- [Activity]: Please give the whole listing again exactly, without any of its pictures.

- [Working data]:

=====

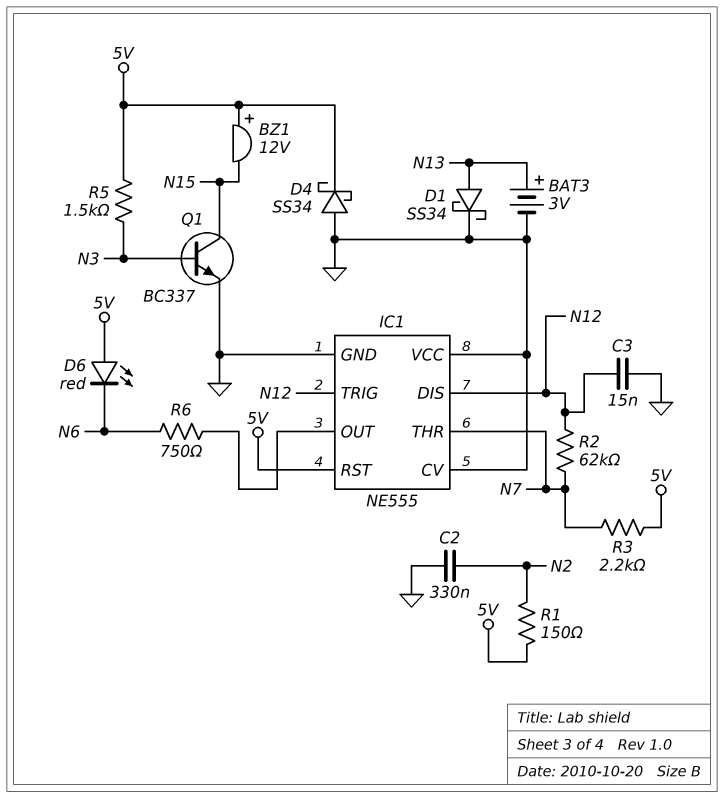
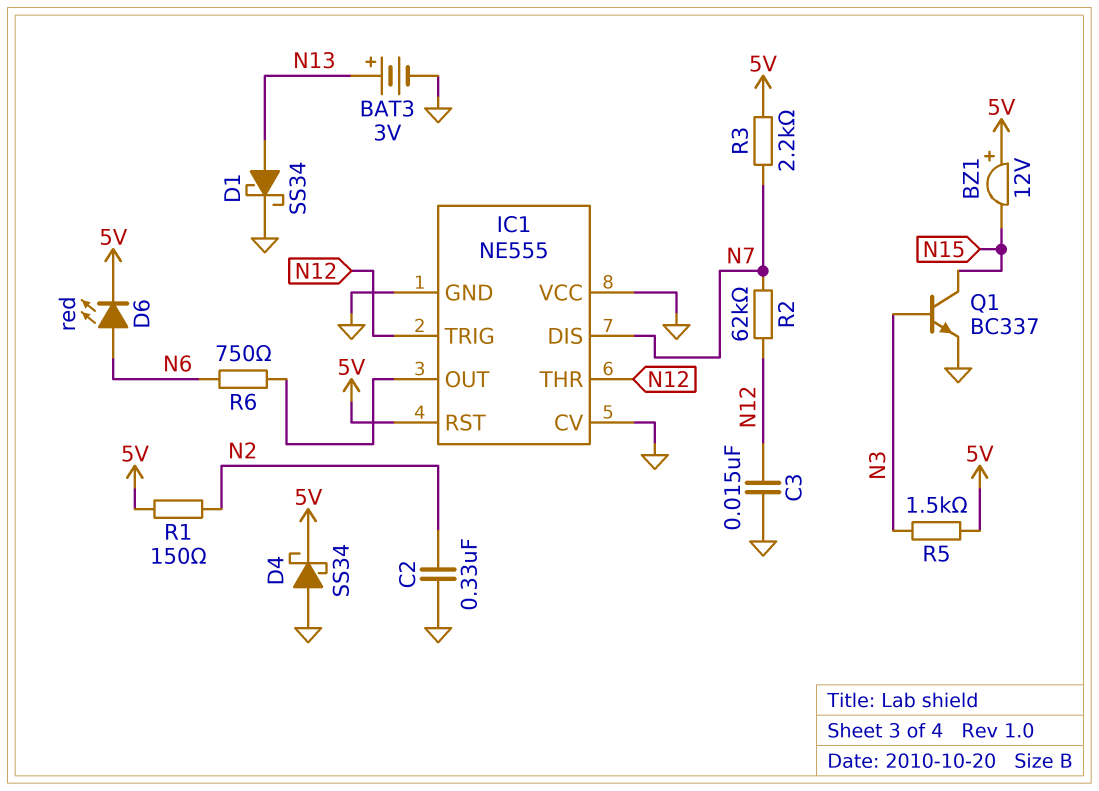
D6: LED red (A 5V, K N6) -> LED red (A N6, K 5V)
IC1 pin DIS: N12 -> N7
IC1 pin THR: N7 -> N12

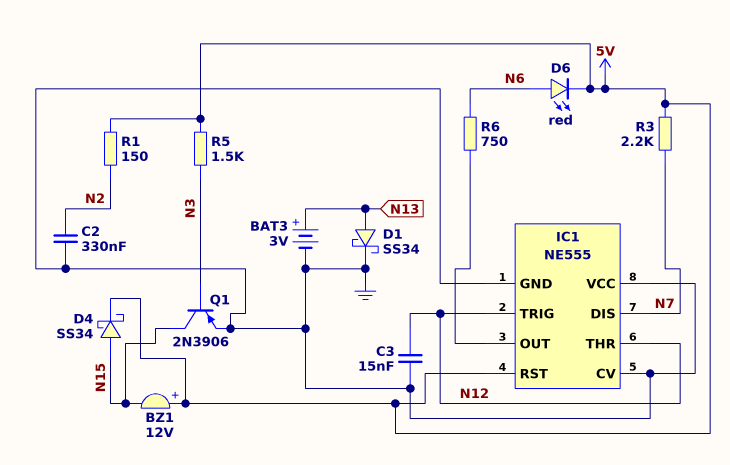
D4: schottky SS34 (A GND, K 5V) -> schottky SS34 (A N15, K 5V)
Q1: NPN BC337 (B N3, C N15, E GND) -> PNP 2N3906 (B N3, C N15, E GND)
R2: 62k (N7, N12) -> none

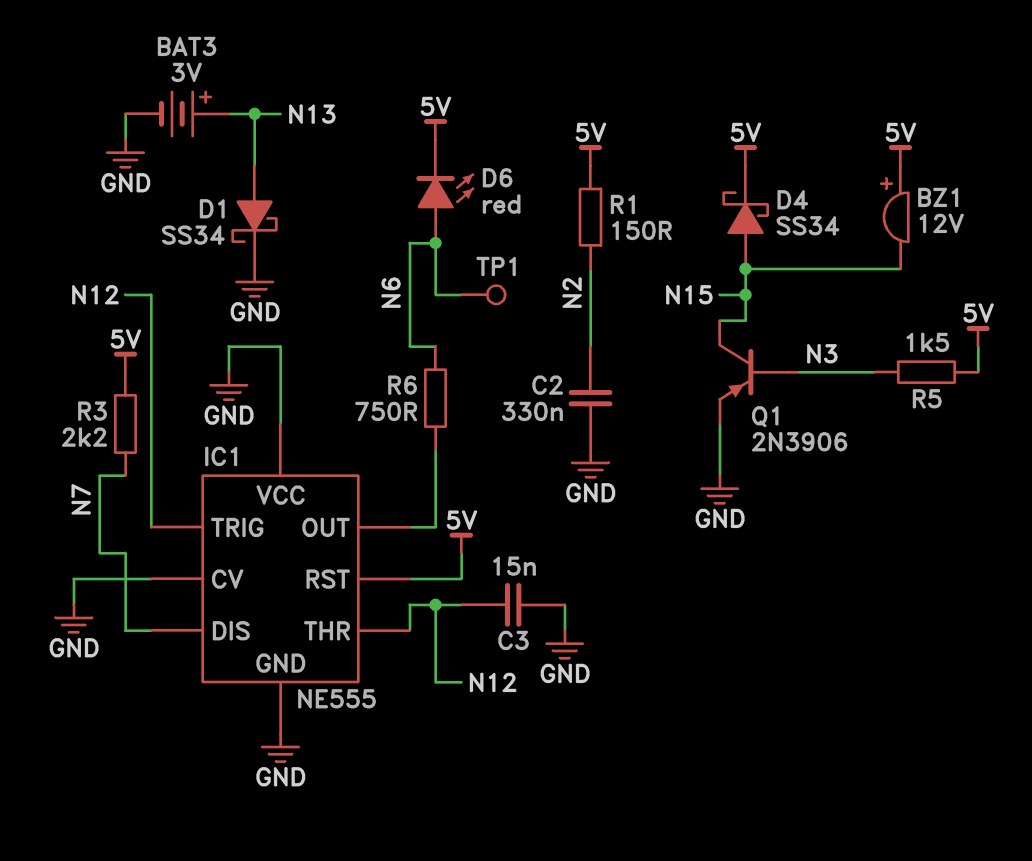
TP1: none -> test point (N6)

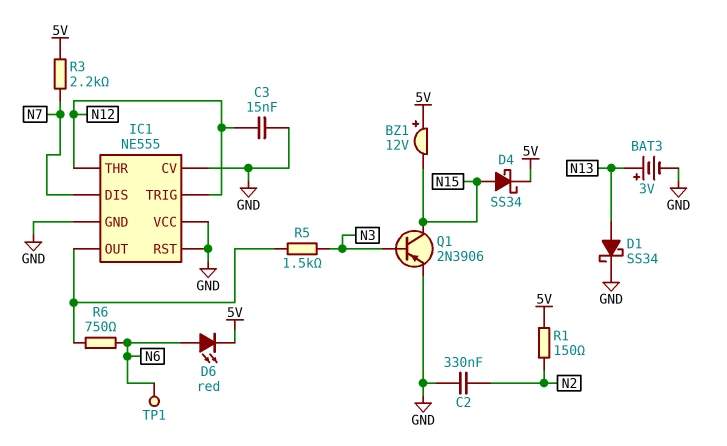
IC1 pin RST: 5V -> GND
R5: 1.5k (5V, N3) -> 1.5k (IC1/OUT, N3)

=====

- [The completed task]:
D6: LED red (A 5V, K N6) -> LED red (A N6, K 5V)
IC1 pin DIS: N12 -> N7
IC1 pin THR: N7 -> N12

D4: schottky SS34 (A GND, K 5V) -> schottky SS34 (A N15, K 5V)
Q1: NPN BC337 (B N3, C N15, E GND) -> PNP 2N3906 (B N3, C N15, E GND)
R2: 62k (N7, N12) -> none

TP1: none -> test point (N6)

IC1 pin RST: 5V -> GND
R5: 1.5k (5V, N3) -> 1.5k (IC1/OUT, N3)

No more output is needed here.